## Data under study:
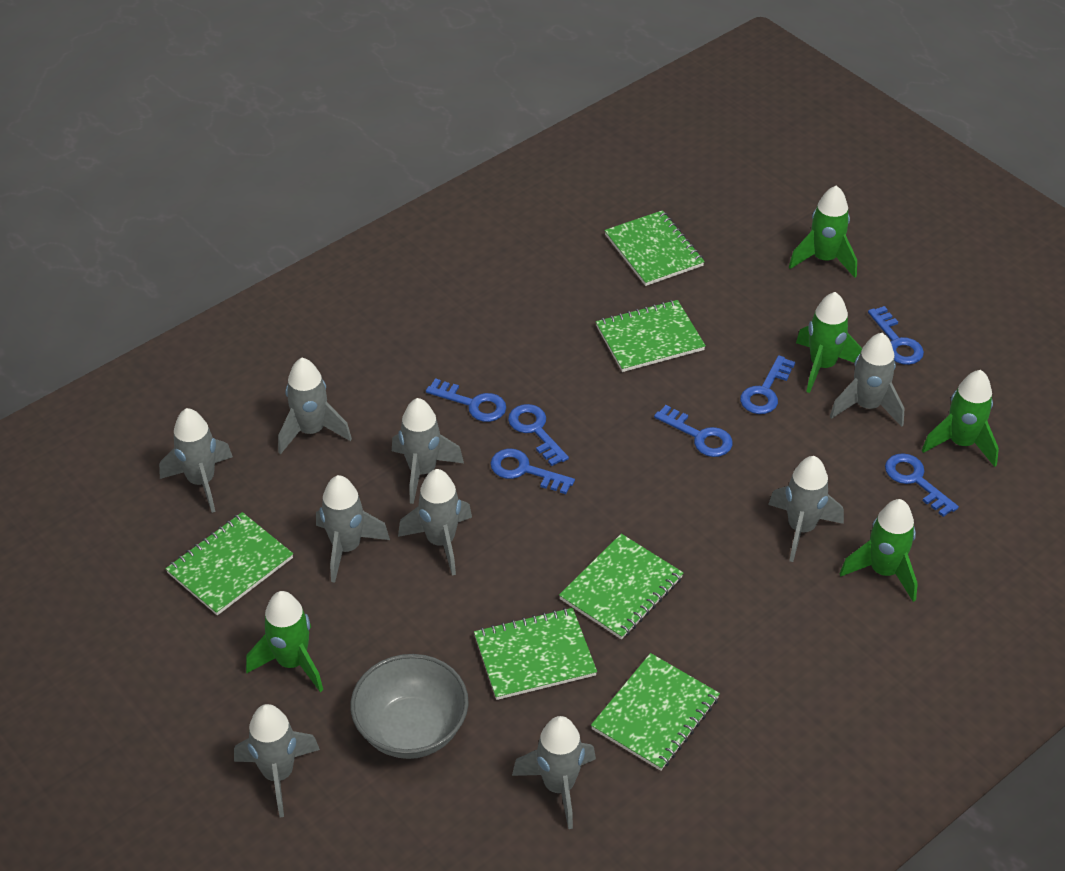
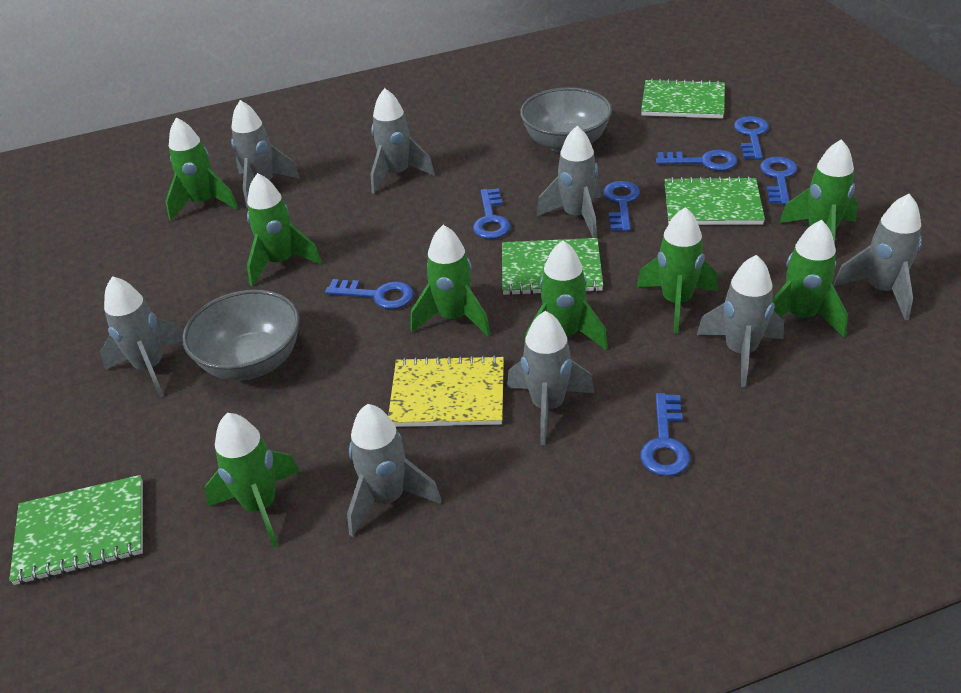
green notebook: 6 -> 4
green rocket: 5 -> 8
grey bowl: 1 -> 2
grey rocket: 9 -> 8
yellow notebook: 0 -> 1

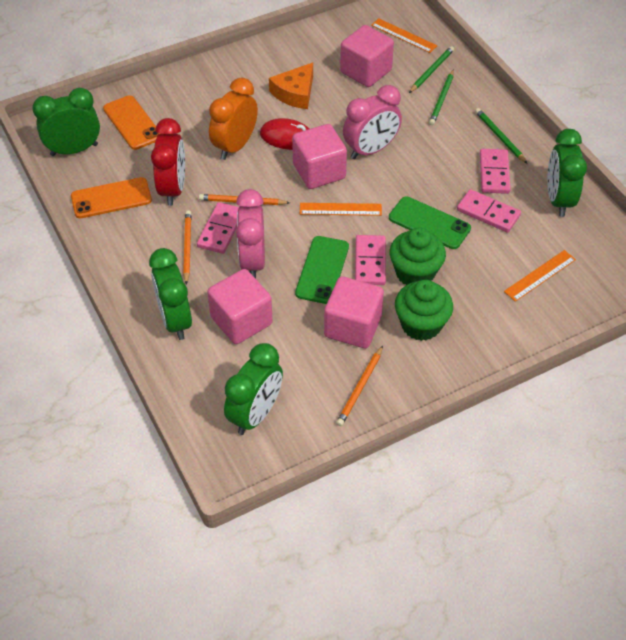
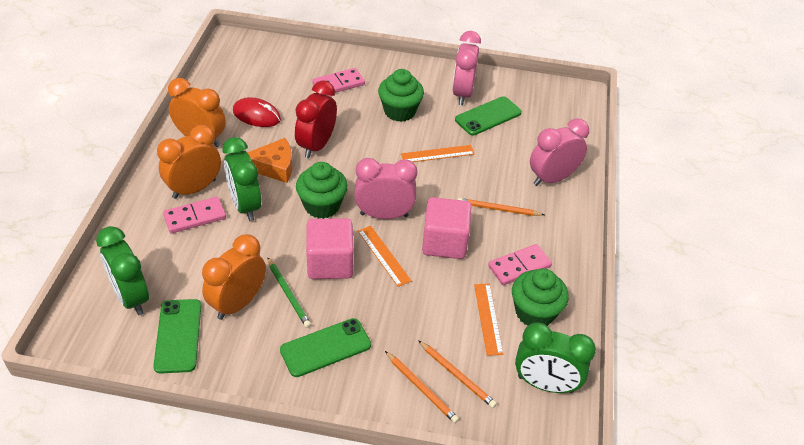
green clock: 4 -> 3
green cupcake: 2 -> 3
green pencil: 3 -> 1
green phone: 2 -> 3
orange clock: 1 -> 3
orange phone: 2 -> 0
pink clock: 2 -> 3
pink cube: 4 -> 2
pink domino: 4 -> 3

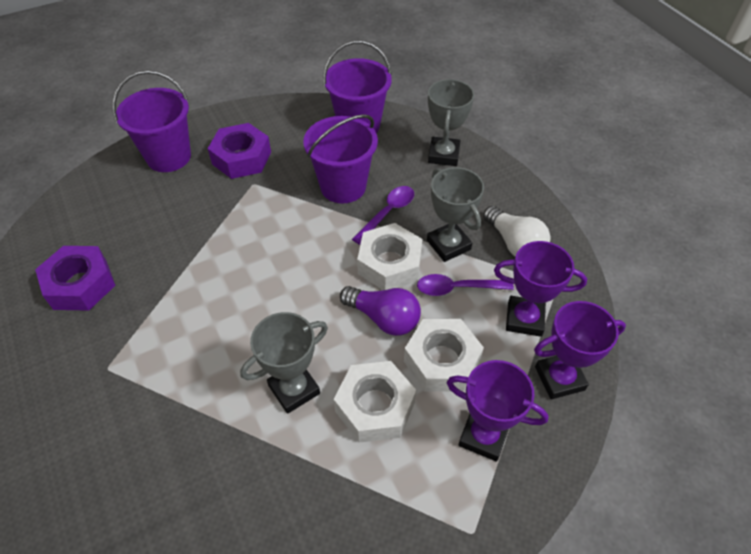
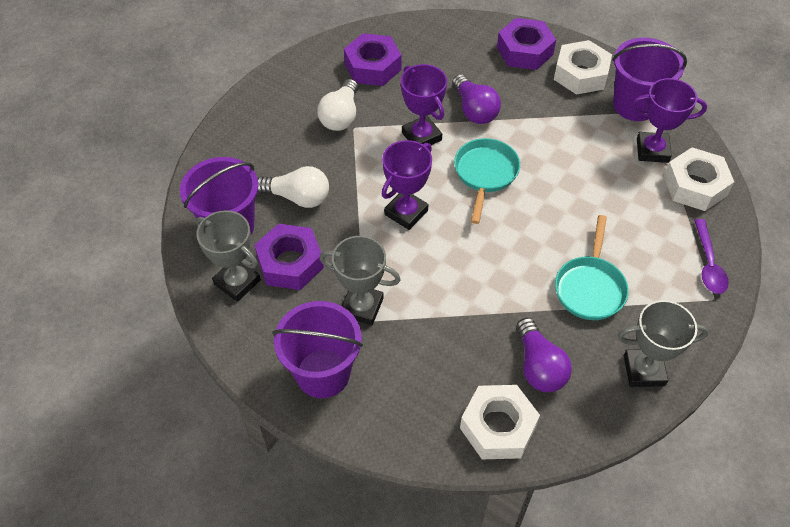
purple light bulb: 1 -> 2
purple nut: 2 -> 3
purple spoon: 2 -> 1
turquoise pan: 0 -> 2
white light bulb: 1 -> 2

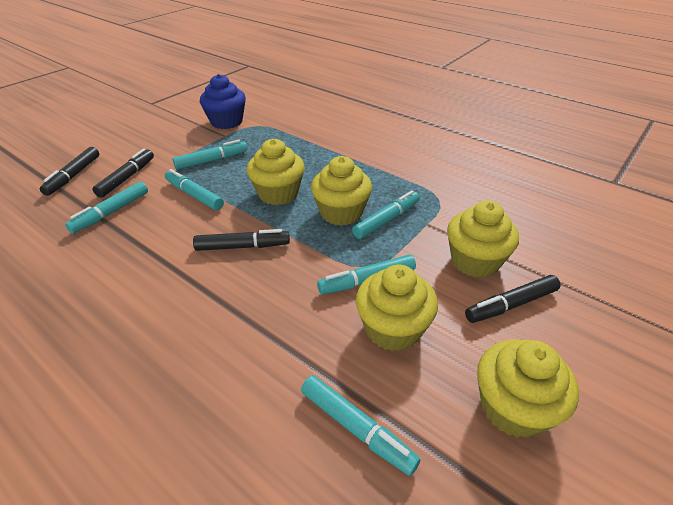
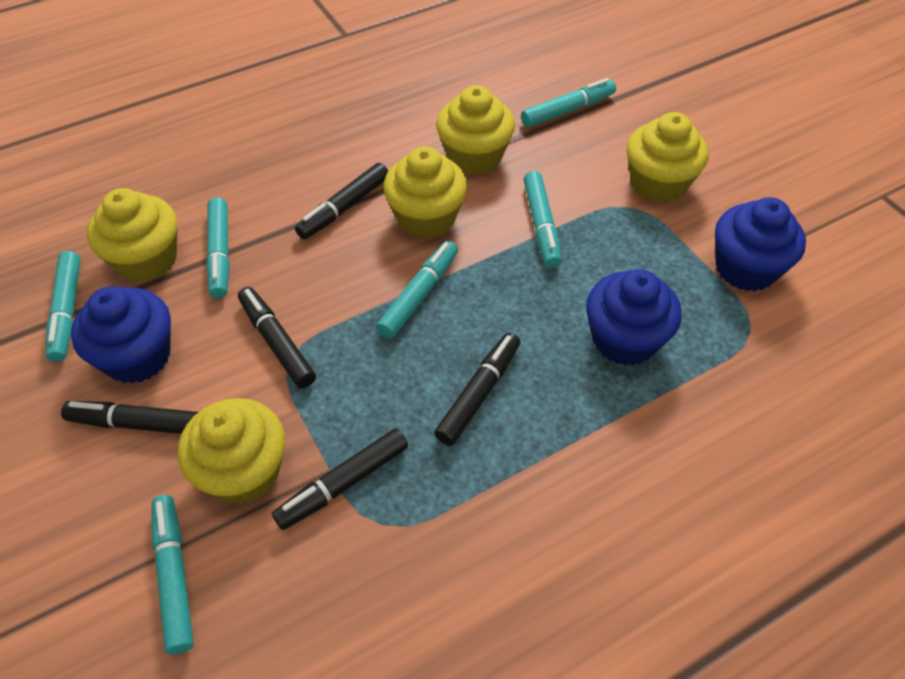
black marker: 4 -> 5
blue cupcake: 1 -> 3

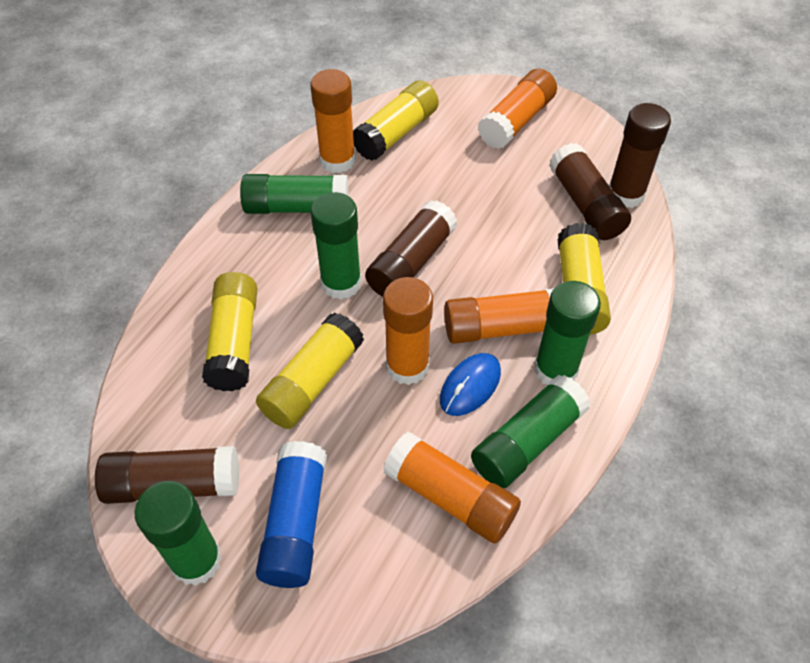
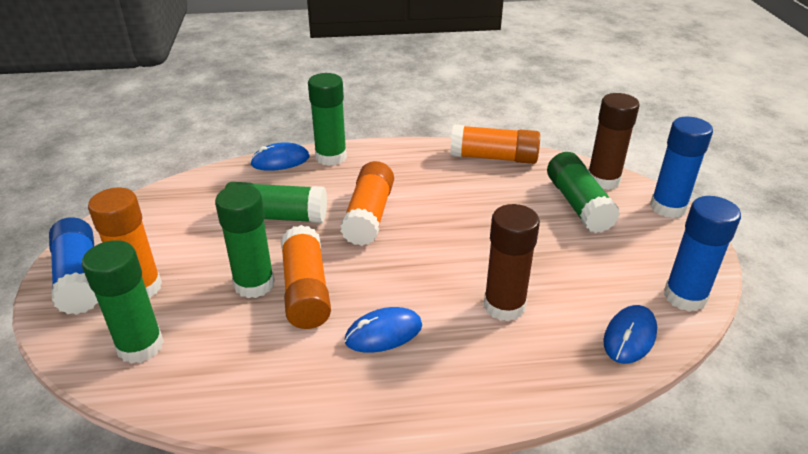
blue glue stick: 1 -> 3
blue mouse: 1 -> 3
brown glue stick: 4 -> 2
orange glue stick: 5 -> 4
yellow glue stick: 4 -> 0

## Description of the task:
Copy out the listing above in full and leave out its pictures.

## Answer to this task:
green notebook: 6 -> 4
green rocket: 5 -> 8
grey bowl: 1 -> 2
grey rocket: 9 -> 8
yellow notebook: 0 -> 1

green clock: 4 -> 3
green cupcake: 2 -> 3
green pencil: 3 -> 1
green phone: 2 -> 3
orange clock: 1 -> 3
orange phone: 2 -> 0
pink clock: 2 -> 3
pink cube: 4 -> 2
pink domino: 4 -> 3

purple light bulb: 1 -> 2
purple nut: 2 -> 3
purple spoon: 2 -> 1
turquoise pan: 0 -> 2
white light bulb: 1 -> 2

black marker: 4 -> 5
blue cupcake: 1 -> 3

blue glue stick: 1 -> 3
blue mouse: 1 -> 3
brown glue stick: 4 -> 2
orange glue stick: 5 -> 4
yellow glue stick: 4 -> 0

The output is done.